▶ ENTRIES PROVIDED:
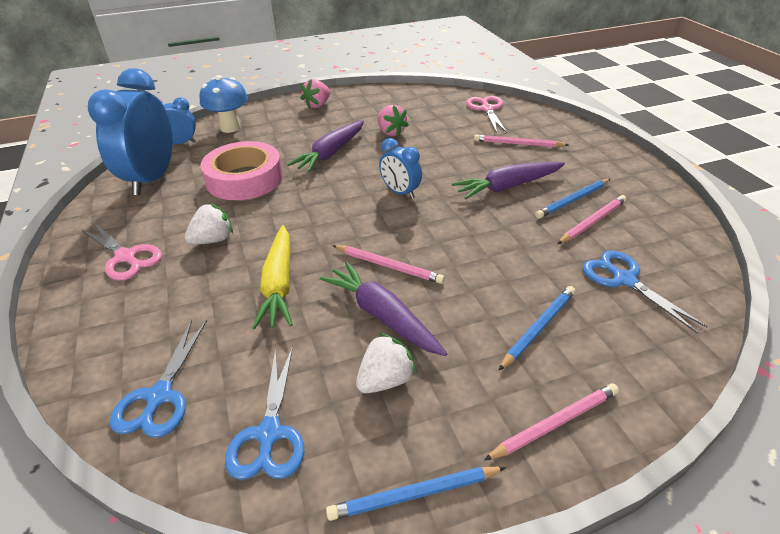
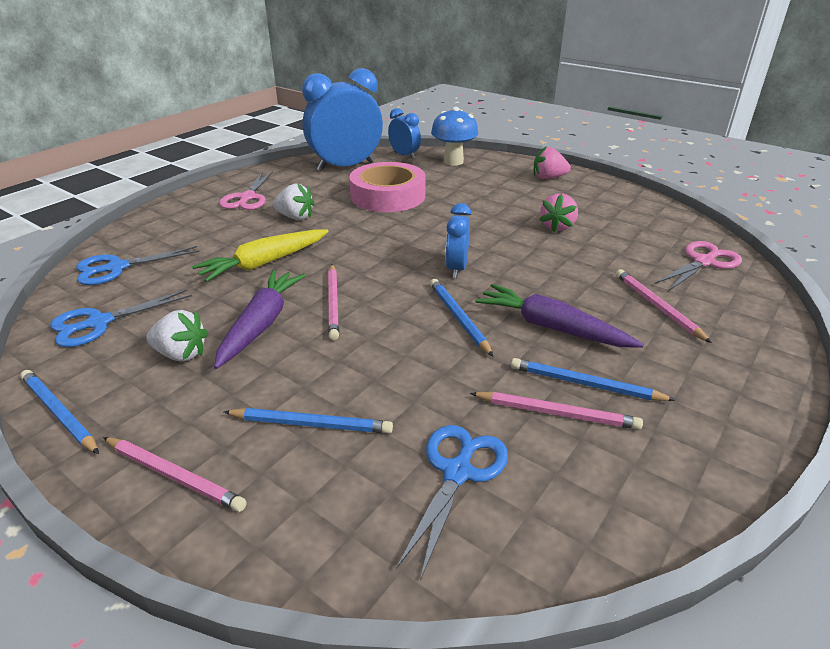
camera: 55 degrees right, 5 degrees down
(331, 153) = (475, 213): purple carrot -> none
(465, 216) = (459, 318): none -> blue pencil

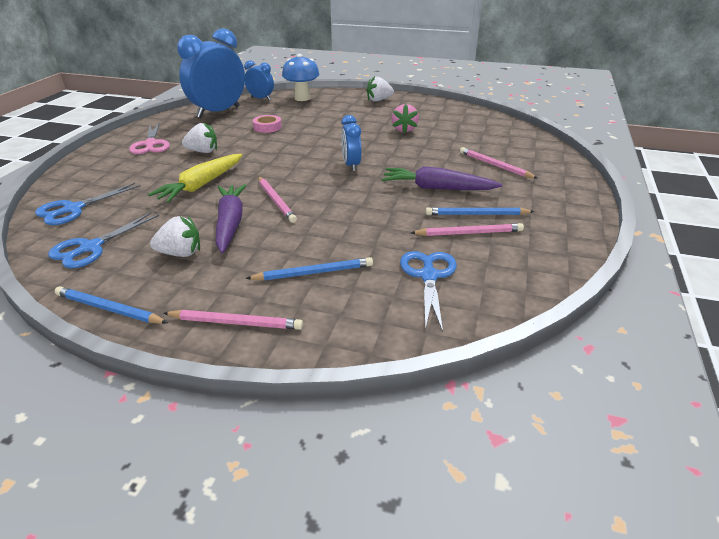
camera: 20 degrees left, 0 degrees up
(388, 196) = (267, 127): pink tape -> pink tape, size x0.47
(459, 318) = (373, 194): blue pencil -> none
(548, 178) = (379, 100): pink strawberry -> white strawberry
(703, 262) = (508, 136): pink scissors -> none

▶ EXERCISE OBJECTIVE: All of the material must be given again exactly, though no picture may appear in the copy.

▶ ANSWER TO THIS PROBLEM:
camera: 55 degrees right, 5 degrees down
(331, 153) = (475, 213): purple carrot -> none
(465, 216) = (459, 318): none -> blue pencil

camera: 20 degrees left, 0 degrees up
(388, 196) = (267, 127): pink tape -> pink tape, size x0.47
(459, 318) = (373, 194): blue pencil -> none
(548, 178) = (379, 100): pink strawberry -> white strawberry
(703, 262) = (508, 136): pink scissors -> none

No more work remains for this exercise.